__INFORMATION PROVIDED__

►

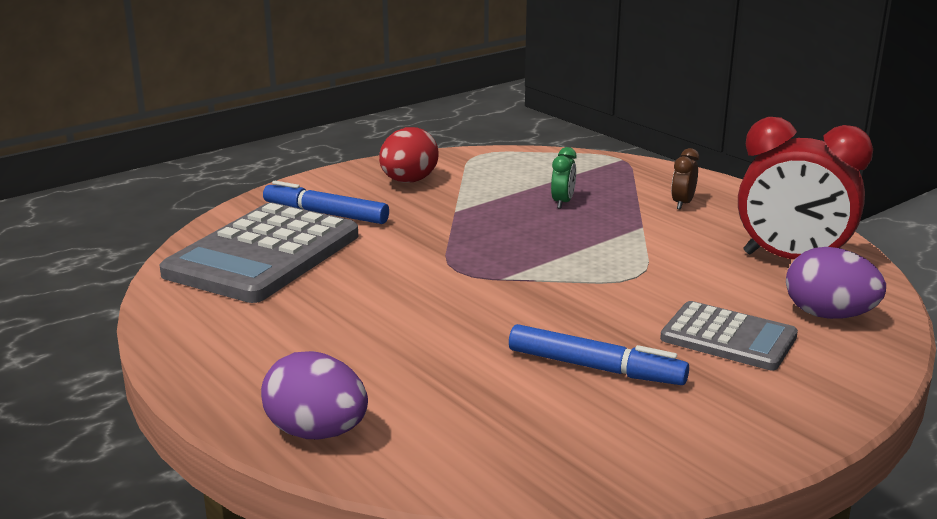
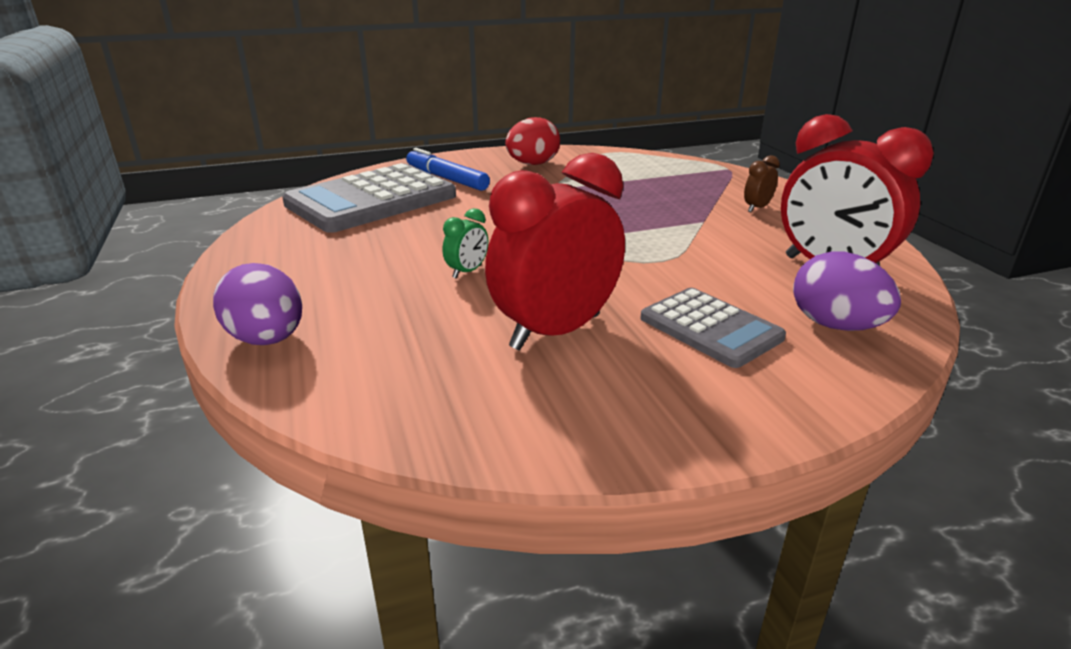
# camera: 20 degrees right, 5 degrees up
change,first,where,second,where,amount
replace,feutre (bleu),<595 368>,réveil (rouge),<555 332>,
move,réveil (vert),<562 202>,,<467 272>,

◄

__YOUR TASK__
When you retype the data above, match every line exactly and leave the pictures behind.

__YOUR RESPONSE__
# camera: 20 degrees right, 5 degrees up
change,first,where,second,where,amount
replace,feutre (bleu),<595 368>,réveil (rouge),<555 332>,
move,réveil (vert),<562 202>,,<467 272>,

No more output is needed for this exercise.